### What is required:
The number of lines below that contain the word "black" is all that the answer should hold.
Segment Start: Excerpted records
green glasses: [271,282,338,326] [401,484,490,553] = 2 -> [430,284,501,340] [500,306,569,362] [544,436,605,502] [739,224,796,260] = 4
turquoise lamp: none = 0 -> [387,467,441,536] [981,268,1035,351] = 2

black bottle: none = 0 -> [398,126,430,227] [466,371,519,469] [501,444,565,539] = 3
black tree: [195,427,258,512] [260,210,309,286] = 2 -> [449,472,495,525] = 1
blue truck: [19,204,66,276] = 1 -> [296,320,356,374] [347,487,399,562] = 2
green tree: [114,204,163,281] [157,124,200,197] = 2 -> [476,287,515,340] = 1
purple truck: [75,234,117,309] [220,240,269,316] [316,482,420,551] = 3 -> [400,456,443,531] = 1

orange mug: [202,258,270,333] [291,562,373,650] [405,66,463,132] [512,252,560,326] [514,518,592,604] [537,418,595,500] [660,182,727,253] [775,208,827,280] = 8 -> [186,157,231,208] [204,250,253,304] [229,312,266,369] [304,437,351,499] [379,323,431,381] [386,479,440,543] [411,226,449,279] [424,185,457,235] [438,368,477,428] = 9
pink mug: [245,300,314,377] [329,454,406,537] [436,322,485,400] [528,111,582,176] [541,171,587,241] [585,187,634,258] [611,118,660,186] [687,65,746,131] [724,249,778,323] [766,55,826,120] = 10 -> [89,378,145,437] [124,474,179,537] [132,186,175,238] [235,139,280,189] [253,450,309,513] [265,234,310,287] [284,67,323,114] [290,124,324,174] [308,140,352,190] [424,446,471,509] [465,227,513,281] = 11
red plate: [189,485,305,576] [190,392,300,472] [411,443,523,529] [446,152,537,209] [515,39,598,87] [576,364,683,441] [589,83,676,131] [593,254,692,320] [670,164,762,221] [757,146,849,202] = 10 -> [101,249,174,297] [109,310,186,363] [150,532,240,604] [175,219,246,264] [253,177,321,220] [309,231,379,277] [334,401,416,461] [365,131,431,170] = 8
Segment End: Excerpted records
### Completed task:
2